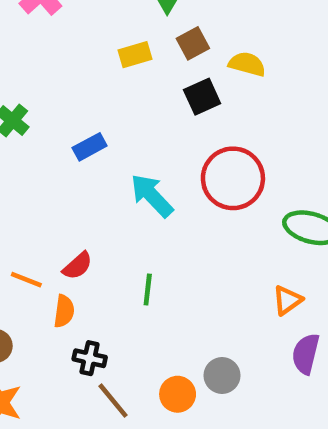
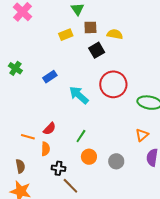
brown square: (193, 43) -> (90, 27), turned 32
green line: (148, 290) -> (81, 136), turned 32
gray circle: (222, 375) -> (116, 161), moved
orange circle: (178, 394) -> (89, 157), moved

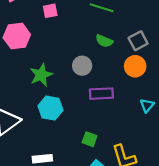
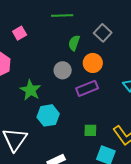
green semicircle: (104, 41) -> (74, 43), turned 105
orange circle: (135, 66) -> (93, 63), moved

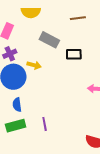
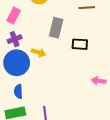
gray rectangle: (49, 40) -> (56, 28), turned 72

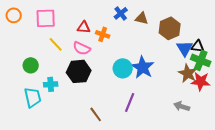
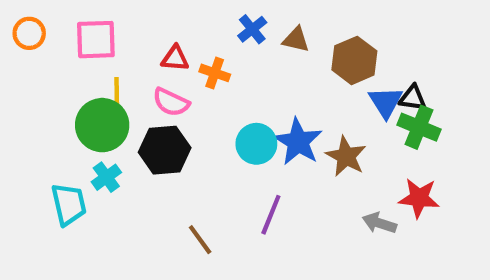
yellow line: (56, 44) -> (117, 94), turned 42
green circle: (31, 65) -> (102, 125), moved, size x1.6
brown star: (188, 73) -> (346, 156), moved
red star: (201, 81) -> (419, 198), moved
cyan cross: (51, 84) -> (106, 177), turned -32

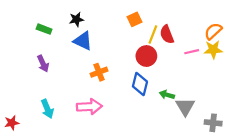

=====

Please go through the material and return each line where the word "orange" appears.

◆ Exercise response:
orange circle: (178, 394) -> (89, 157), moved
orange circle: (135, 66) -> (93, 63), moved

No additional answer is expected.